**Problem requirements**:
Pictures are to be left out; otherwise, copy exactly the lines from the line containing "(555, 263) = (316, 259): none -> blue cactus" through the end of the data.

━━━━━ Data for review

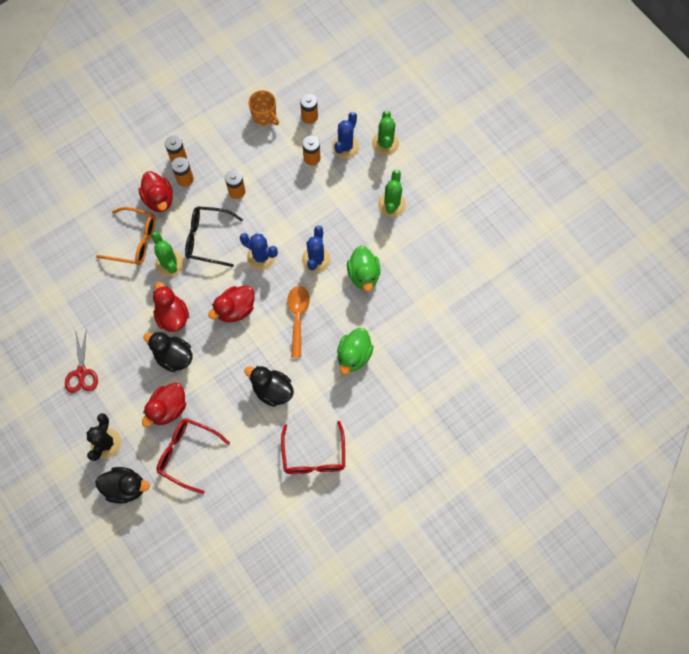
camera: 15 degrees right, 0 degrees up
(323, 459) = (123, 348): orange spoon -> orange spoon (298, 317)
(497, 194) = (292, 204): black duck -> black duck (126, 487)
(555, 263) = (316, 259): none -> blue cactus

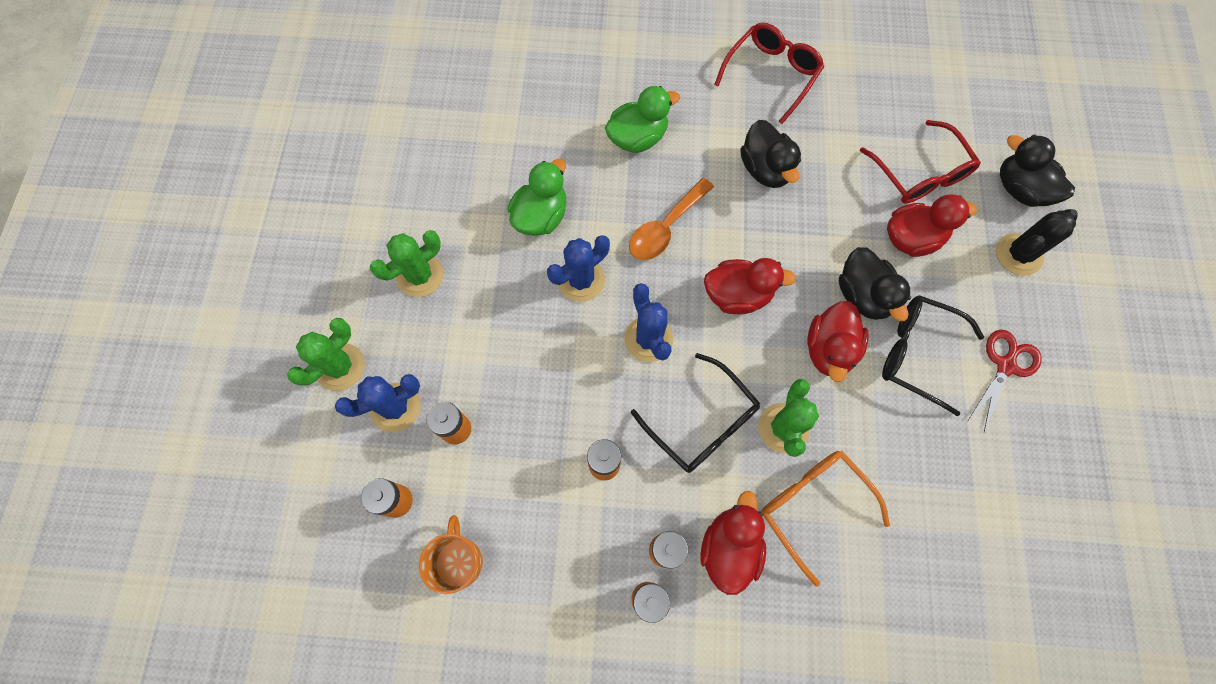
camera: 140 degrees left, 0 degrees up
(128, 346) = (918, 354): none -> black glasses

━━━━━━━━━━

**Answer area**:
(555, 263) = (316, 259): none -> blue cactus

camera: 140 degrees left, 0 degrees up
(128, 346) = (918, 354): none -> black glasses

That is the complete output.